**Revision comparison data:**
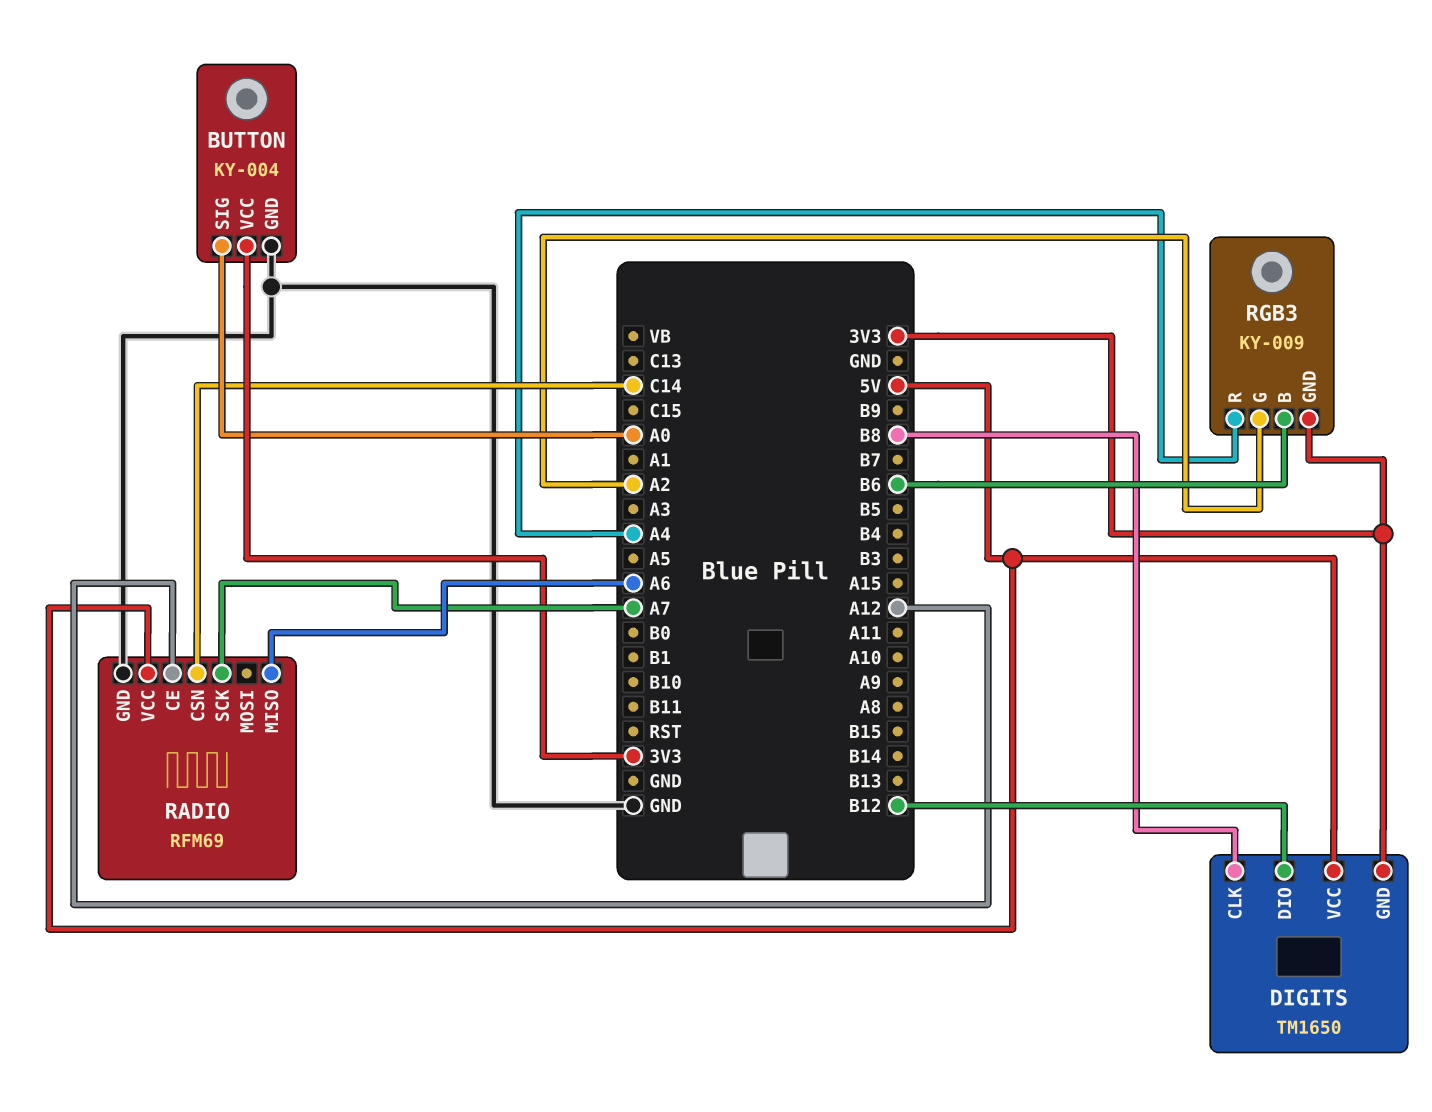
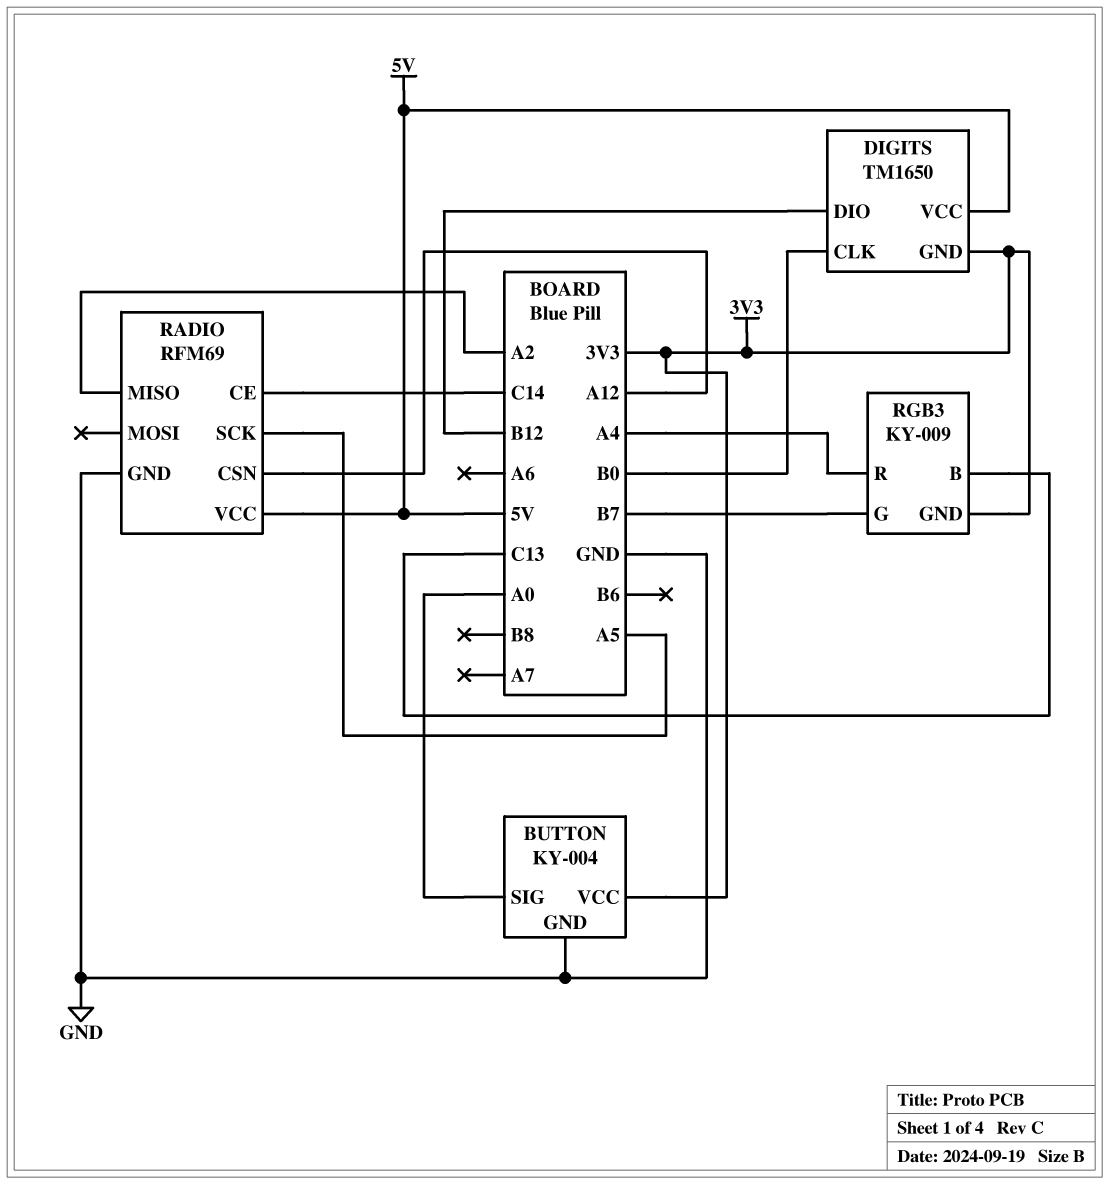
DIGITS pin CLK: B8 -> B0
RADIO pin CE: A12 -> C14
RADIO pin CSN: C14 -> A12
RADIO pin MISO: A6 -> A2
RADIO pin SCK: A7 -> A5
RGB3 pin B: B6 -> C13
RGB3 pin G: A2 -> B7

**WHAT THE TASK REQUIRES:** Omit the images and transcribe all of the records above word for word.

**THE COMPLETED TASK:**
DIGITS pin CLK: B8 -> B0
RADIO pin CE: A12 -> C14
RADIO pin CSN: C14 -> A12
RADIO pin MISO: A6 -> A2
RADIO pin SCK: A7 -> A5
RGB3 pin B: B6 -> C13
RGB3 pin G: A2 -> B7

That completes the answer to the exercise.